-------- Source data --------

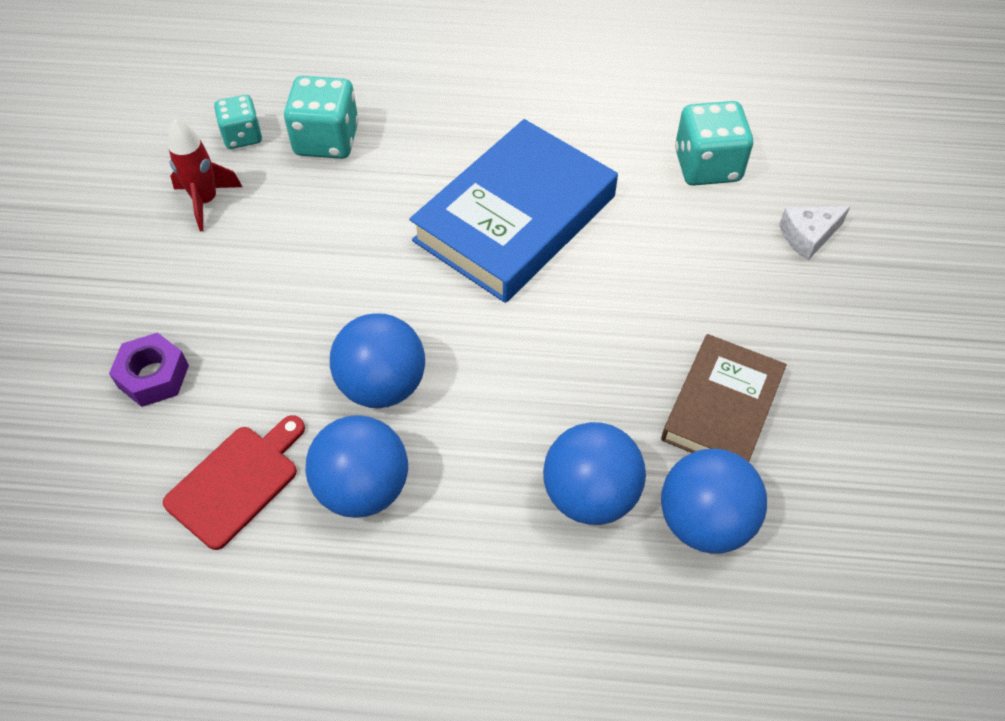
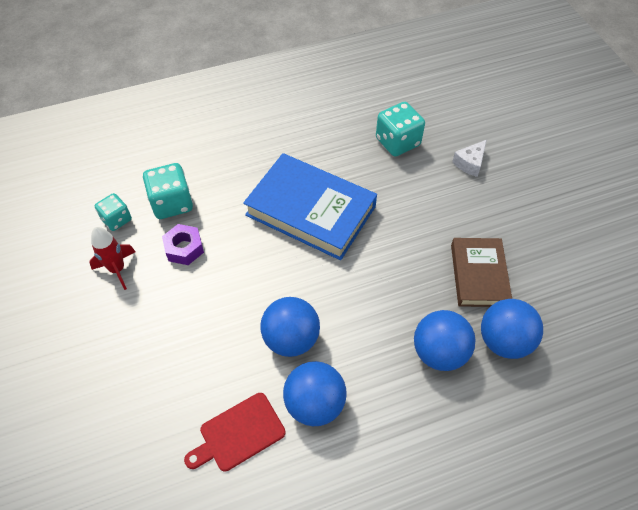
camera: 25 degrees left, 0 degrees up
(153, 376) = (149, 392): purple nut -> purple nut (184, 248)
(236, 482) = (238, 434): red cutting board -> red cutting board turned 135 degrees counterclockwise
(515, 218) = (311, 210): blue book -> blue book turned 75 degrees counterclockwise

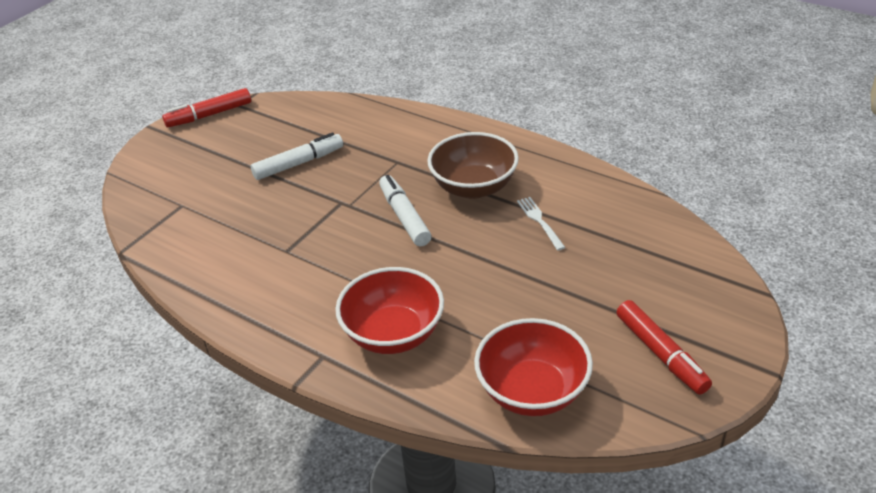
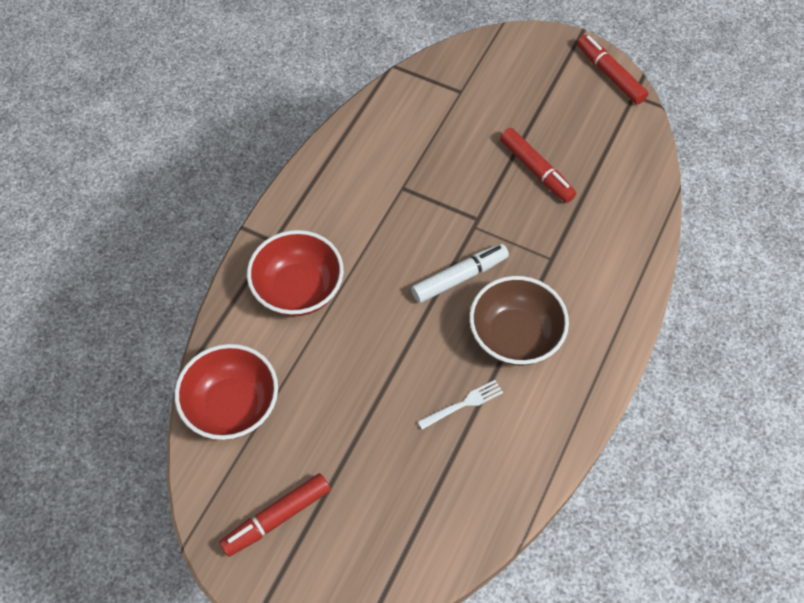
camera: 80 degrees right, 20 degrees up
(299, 163) = (536, 170): white marker -> red marker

--------

#### Problem to work on:
How many of the lines above include "degrees"? Only the number should be given.

#### Solution to this task:
4